Your task ::
Please copy each line of the listing below precisely, excluding the images.

Source material ::
= Beginning of Section =

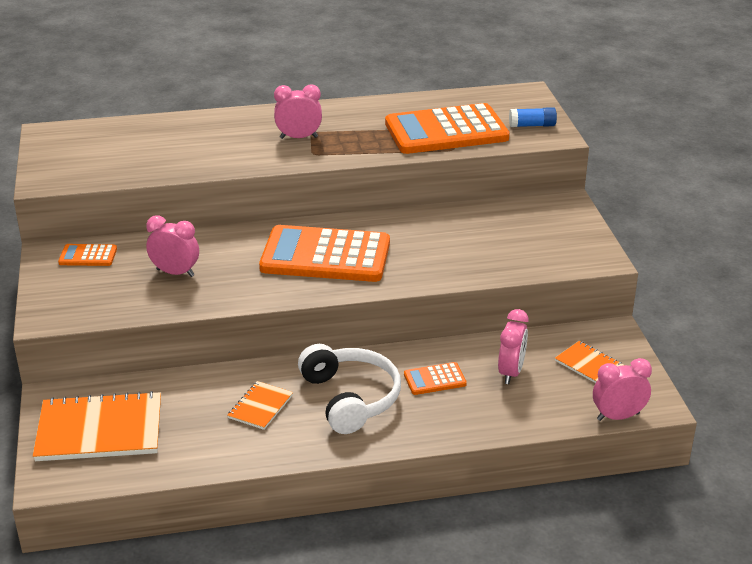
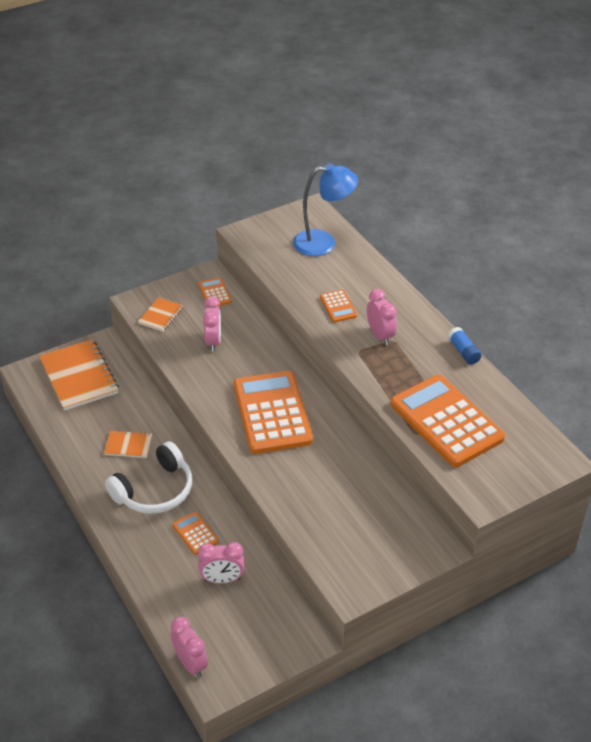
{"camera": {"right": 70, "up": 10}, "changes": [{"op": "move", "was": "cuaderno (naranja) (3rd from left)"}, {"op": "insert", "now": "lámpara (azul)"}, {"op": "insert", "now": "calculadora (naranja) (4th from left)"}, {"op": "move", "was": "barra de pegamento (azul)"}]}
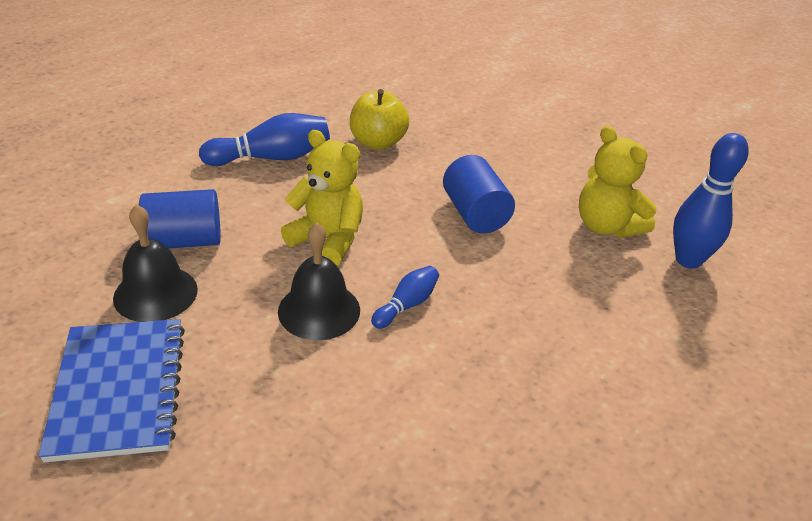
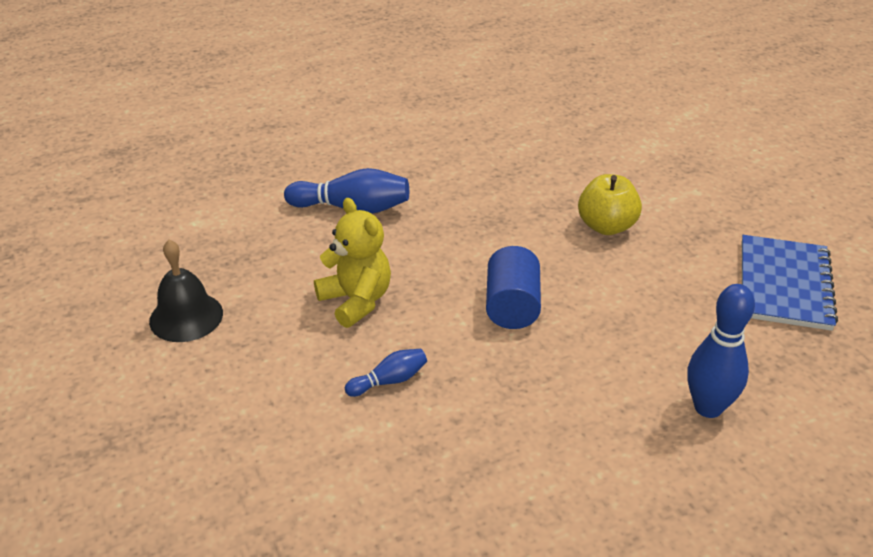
{"camera": {"right": 25, "up": 0}, "changes": [{"op": "move", "was": "manzana (amarillo)"}, {"op": "move", "was": "cuaderno (azul)"}, {"op": "delete", "was": "cilindro (azul) (1st from left)"}, {"op": "delete", "was": "campana (negro) (2nd from left)"}, {"op": "delete", "was": "osito (amarillo) (2nd from left)"}]}
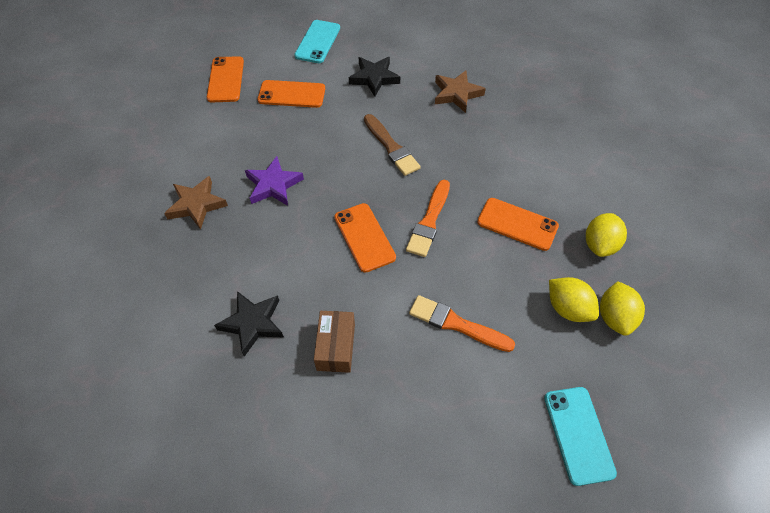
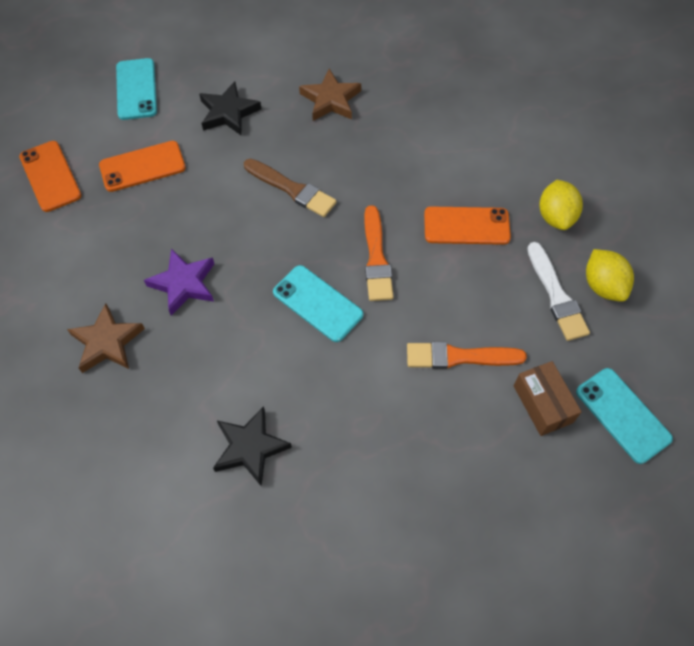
{"camera": {"right": -25, "up": 5}, "changes": [{"op": "recolor", "was": "móvil (naranja) (3rd from left)", "now": "móvil (turquesa) (2nd from left)"}, {"op": "move", "was": "caja (marrón)"}, {"op": "replace", "was": "limón (amarillo) (1st from left)", "now": "pincel (blanco)"}]}
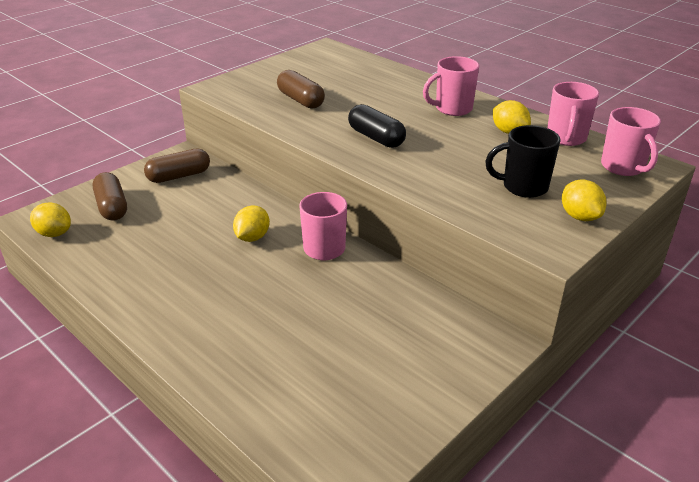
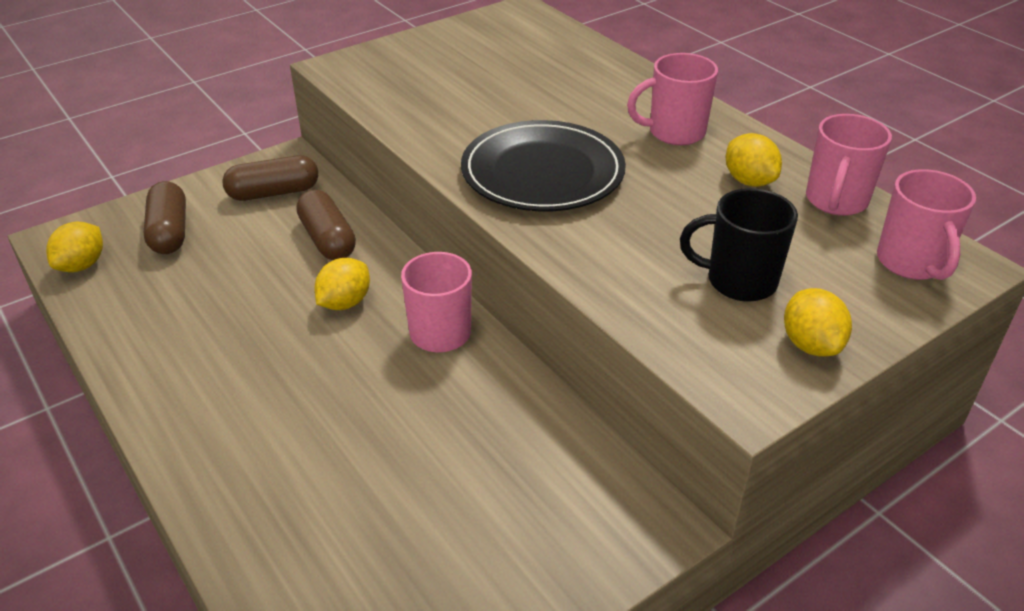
{"camera": {"right": 10, "up": 5}, "changes": [{"op": "rotate", "was": "limón (amarillo) (1st from left)", "clockwise": 75}, {"op": "move", "was": "cápsula (marrón) (3rd from left)"}, {"op": "replace", "was": "cápsula (negro)", "now": "plato (negro)"}]}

= End of Section =

Task answer ::
{"camera": {"right": 70, "up": 10}, "changes": [{"op": "move", "was": "cuaderno (naranja) (3rd from left)"}, {"op": "insert", "now": "lámpara (azul)"}, {"op": "insert", "now": "calculadora (naranja) (4th from left)"}, {"op": "move", "was": "barra de pegamento (azul)"}]}
{"camera": {"right": 25, "up": 0}, "changes": [{"op": "move", "was": "manzana (amarillo)"}, {"op": "move", "was": "cuaderno (azul)"}, {"op": "delete", "was": "cilindro (azul) (1st from left)"}, {"op": "delete", "was": "campana (negro) (2nd from left)"}, {"op": "delete", "was": "osito (amarillo) (2nd from left)"}]}
{"camera": {"right": -25, "up": 5}, "changes": [{"op": "recolor", "was": "móvil (naranja) (3rd from left)", "now": "móvil (turquesa) (2nd from left)"}, {"op": "move", "was": "caja (marrón)"}, {"op": "replace", "was": "limón (amarillo) (1st from left)", "now": "pincel (blanco)"}]}
{"camera": {"right": 10, "up": 5}, "changes": [{"op": "rotate", "was": "limón (amarillo) (1st from left)", "clockwise": 75}, {"op": "move", "was": "cápsula (marrón) (3rd from left)"}, {"op": "replace", "was": "cápsula (negro)", "now": "plato (negro)"}]}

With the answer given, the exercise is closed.